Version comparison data
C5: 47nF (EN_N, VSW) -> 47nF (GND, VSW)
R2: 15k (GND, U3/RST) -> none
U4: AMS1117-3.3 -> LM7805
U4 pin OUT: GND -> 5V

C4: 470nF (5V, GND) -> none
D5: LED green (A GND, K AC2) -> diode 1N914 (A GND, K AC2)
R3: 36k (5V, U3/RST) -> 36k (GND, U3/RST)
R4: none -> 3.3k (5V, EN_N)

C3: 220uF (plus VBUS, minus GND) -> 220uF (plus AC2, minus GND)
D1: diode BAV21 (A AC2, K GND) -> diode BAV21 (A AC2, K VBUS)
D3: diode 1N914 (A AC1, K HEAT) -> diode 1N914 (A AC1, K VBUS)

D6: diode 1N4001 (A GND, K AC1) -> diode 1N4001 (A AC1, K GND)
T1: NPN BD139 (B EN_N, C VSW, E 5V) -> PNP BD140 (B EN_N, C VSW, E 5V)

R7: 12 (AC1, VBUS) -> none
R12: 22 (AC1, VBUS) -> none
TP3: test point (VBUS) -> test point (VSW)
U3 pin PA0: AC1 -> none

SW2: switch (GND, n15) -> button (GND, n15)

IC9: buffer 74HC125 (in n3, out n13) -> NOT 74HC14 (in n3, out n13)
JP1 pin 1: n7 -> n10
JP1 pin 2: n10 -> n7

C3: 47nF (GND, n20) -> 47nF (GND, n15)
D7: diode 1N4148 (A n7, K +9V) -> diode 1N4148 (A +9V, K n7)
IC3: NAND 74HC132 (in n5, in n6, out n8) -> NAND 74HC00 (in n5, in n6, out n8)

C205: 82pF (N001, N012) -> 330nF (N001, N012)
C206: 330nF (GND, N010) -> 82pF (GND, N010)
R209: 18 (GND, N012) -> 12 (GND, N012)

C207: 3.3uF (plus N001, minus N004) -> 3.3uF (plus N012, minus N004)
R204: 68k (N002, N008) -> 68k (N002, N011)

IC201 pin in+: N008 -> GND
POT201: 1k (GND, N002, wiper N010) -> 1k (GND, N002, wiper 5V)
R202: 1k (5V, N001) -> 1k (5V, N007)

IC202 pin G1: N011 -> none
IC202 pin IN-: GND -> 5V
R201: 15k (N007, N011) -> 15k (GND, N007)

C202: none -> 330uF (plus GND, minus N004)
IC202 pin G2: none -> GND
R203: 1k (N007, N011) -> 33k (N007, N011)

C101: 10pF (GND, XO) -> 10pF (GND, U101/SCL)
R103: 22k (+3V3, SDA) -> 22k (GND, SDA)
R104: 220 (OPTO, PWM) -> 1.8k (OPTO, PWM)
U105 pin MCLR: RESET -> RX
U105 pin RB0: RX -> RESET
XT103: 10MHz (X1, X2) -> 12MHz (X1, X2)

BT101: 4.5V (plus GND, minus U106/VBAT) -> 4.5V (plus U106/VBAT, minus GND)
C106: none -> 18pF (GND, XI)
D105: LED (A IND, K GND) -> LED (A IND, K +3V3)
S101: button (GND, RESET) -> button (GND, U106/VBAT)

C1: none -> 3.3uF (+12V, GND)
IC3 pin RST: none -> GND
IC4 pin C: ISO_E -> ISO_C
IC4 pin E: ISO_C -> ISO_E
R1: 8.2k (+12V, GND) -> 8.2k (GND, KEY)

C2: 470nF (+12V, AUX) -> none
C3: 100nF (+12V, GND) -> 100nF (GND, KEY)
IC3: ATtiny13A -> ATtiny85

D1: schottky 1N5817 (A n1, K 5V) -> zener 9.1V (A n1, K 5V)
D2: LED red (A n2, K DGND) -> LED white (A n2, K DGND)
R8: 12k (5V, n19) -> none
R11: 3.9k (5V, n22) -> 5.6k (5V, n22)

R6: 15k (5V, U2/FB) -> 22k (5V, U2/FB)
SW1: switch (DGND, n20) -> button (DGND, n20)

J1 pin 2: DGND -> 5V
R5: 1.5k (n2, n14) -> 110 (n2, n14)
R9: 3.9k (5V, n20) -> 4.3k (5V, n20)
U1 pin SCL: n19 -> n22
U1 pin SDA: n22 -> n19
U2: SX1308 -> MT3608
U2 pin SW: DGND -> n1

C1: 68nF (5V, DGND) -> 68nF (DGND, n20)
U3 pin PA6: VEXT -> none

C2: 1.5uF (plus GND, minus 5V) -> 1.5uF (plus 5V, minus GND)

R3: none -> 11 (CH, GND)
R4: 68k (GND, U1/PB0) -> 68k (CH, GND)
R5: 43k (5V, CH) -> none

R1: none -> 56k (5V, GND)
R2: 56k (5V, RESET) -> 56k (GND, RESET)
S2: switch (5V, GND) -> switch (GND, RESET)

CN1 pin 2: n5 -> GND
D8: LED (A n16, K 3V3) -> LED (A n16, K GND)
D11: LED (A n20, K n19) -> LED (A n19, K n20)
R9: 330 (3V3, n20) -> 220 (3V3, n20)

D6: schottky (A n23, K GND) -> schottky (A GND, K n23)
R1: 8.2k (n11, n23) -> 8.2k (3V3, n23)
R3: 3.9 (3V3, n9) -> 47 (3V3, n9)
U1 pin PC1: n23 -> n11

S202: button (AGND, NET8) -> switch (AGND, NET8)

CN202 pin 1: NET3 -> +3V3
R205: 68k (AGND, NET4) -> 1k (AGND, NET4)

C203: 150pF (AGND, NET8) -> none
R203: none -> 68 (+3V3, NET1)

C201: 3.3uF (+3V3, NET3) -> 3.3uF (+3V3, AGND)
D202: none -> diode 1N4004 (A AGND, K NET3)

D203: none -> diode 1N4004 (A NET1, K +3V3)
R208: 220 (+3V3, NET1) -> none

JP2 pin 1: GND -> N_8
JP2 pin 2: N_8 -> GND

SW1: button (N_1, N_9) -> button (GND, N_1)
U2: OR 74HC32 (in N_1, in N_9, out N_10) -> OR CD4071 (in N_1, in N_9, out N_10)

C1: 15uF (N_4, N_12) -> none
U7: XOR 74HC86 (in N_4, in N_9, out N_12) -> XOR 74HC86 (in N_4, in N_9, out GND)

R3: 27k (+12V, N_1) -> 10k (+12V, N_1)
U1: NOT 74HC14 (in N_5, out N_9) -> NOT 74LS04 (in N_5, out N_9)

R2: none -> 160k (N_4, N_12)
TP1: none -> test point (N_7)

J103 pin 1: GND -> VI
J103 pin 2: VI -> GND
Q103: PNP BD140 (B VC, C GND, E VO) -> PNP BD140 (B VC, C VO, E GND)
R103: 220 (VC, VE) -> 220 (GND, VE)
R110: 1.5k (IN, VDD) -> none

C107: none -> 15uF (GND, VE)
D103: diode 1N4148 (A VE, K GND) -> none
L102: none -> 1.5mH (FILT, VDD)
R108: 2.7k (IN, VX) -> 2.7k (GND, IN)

* _Prompt_
Return, from the data above, each line in which the string "point" appears.

* _Exercise answer_
TP3: test point (VBUS) -> test point (VSW)
TP1: none -> test point (N_7)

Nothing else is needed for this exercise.